[[ DATASET EXTRACT, beginning ]]
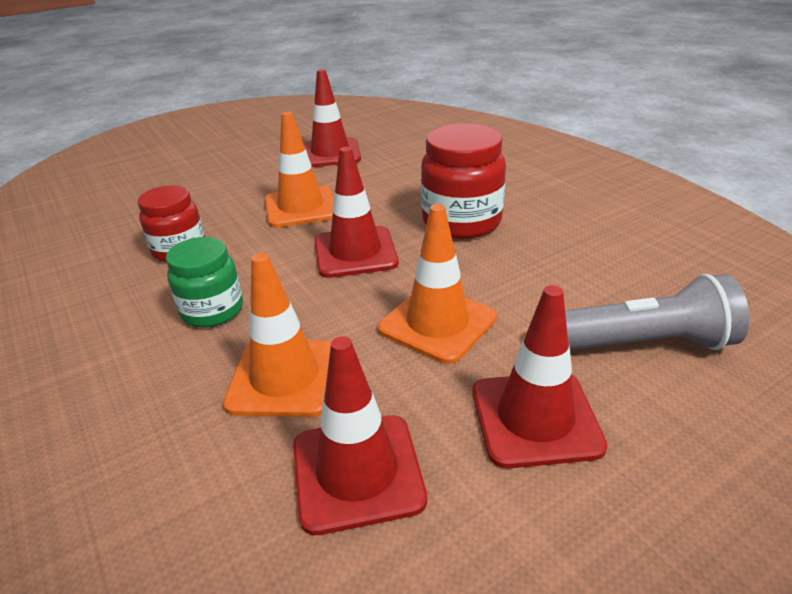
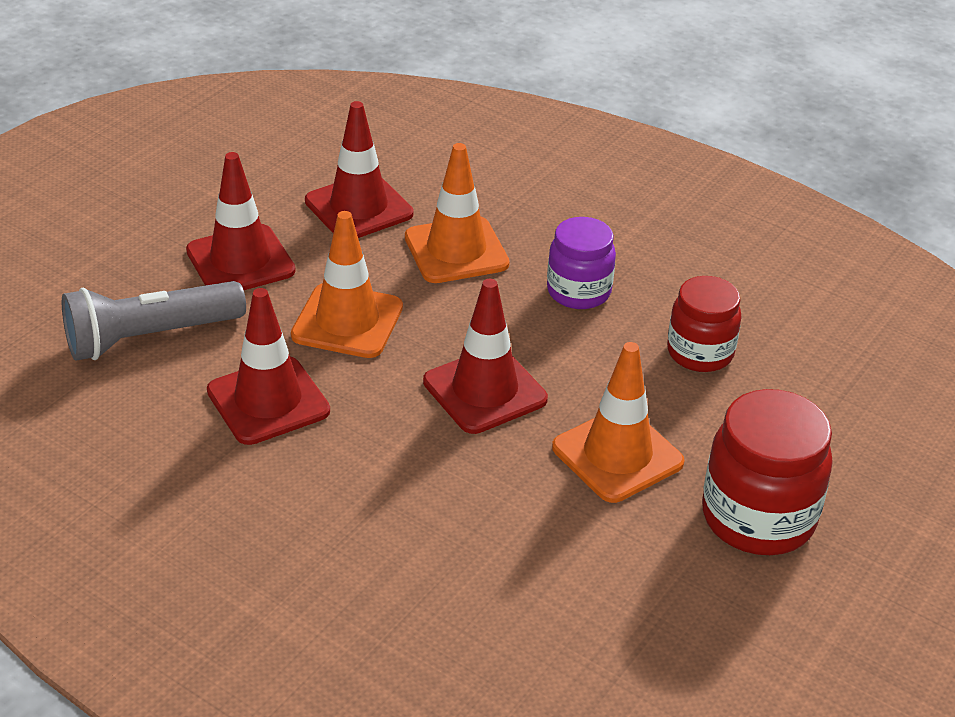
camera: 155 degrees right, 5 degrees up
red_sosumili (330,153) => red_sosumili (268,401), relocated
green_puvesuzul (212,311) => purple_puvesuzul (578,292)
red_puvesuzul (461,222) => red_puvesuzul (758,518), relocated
[[ DATASET EXTRACT, end ]]
• [WHAT TO WORK ON] All lines from the one containing "red_sosumili (330,153) =>" through the end of the material should be restated exactly, with both end lines kept.

• [SOLUTION TO THIS PROBLEM]
red_sosumili (330,153) => red_sosumili (268,401), relocated
green_puvesuzul (212,311) => purple_puvesuzul (578,292)
red_puvesuzul (461,222) => red_puvesuzul (758,518), relocated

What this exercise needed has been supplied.